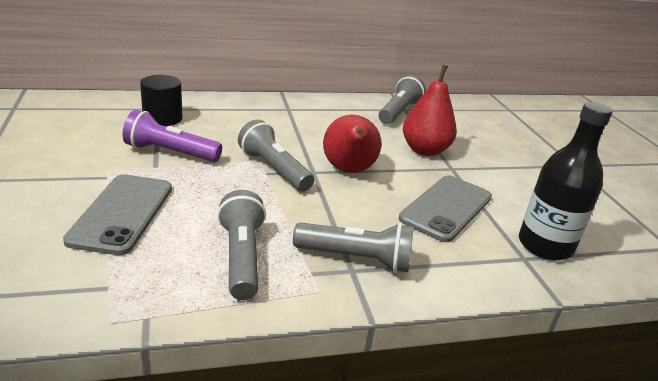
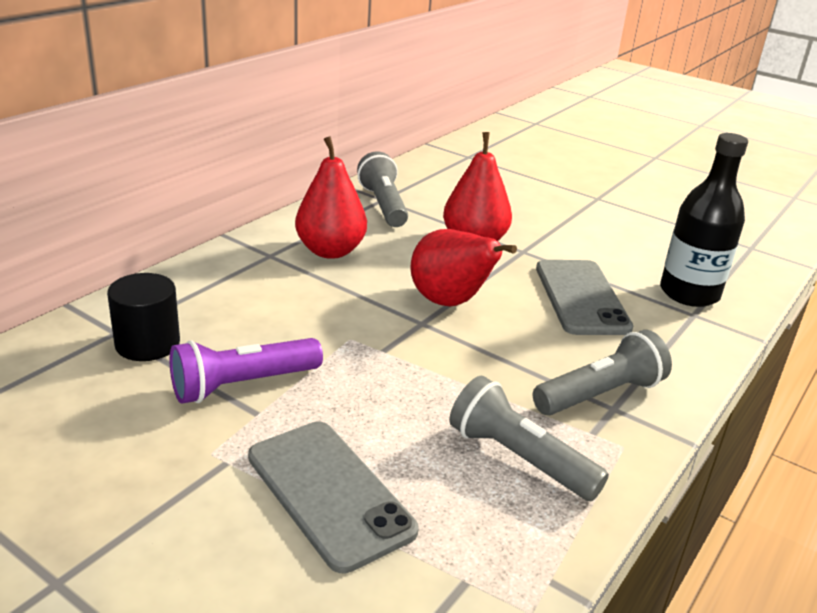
camera: 40 degrees left, 0 degrees up
(274, 169) = (384, 341): grey flashlight -> none
(324, 120) = (330, 251): none -> red pear

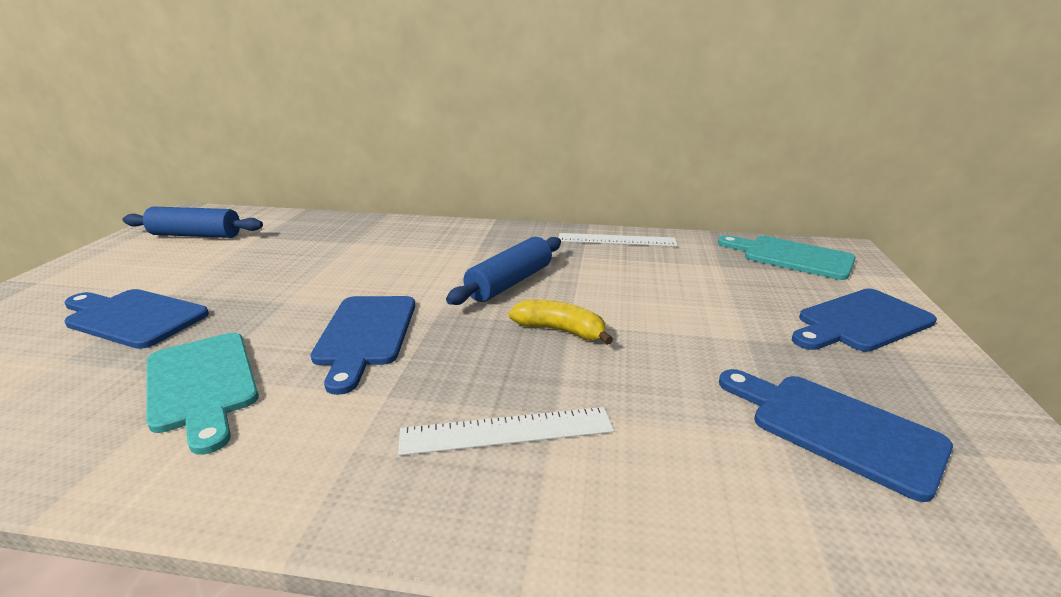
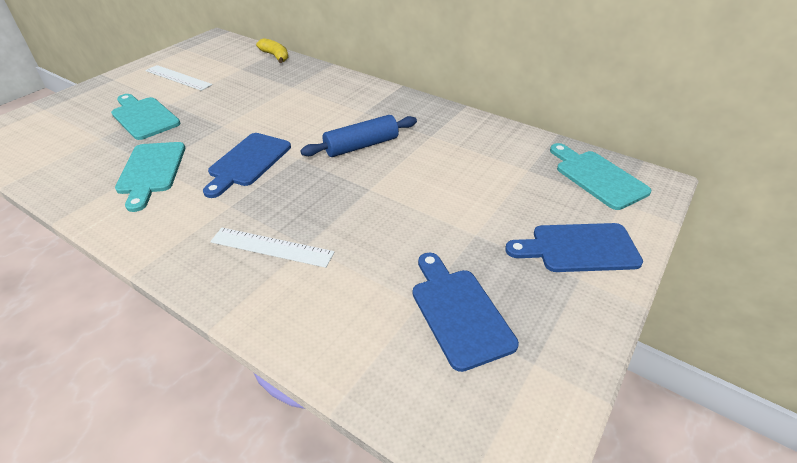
camera: 25 degrees right, 15 degrees up
(133, 317) = (144, 117): blue cutting board -> turquoise cutting board
(196, 235) = (207, 59): blue rolling pin -> none
(560, 330) = (359, 192): yellow banana -> yellow banana (275, 56)
(616, 240) = (472, 126): white ruler -> white ruler (178, 78)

· · · · · · ·

* _Required work_: Reproduce all of the data exactly, omitting each picture it holds.

* _Result below_:
camera: 40 degrees left, 0 degrees up
(274, 169) = (384, 341): grey flashlight -> none
(324, 120) = (330, 251): none -> red pear

camera: 25 degrees right, 15 degrees up
(133, 317) = (144, 117): blue cutting board -> turquoise cutting board
(196, 235) = (207, 59): blue rolling pin -> none
(560, 330) = (359, 192): yellow banana -> yellow banana (275, 56)
(616, 240) = (472, 126): white ruler -> white ruler (178, 78)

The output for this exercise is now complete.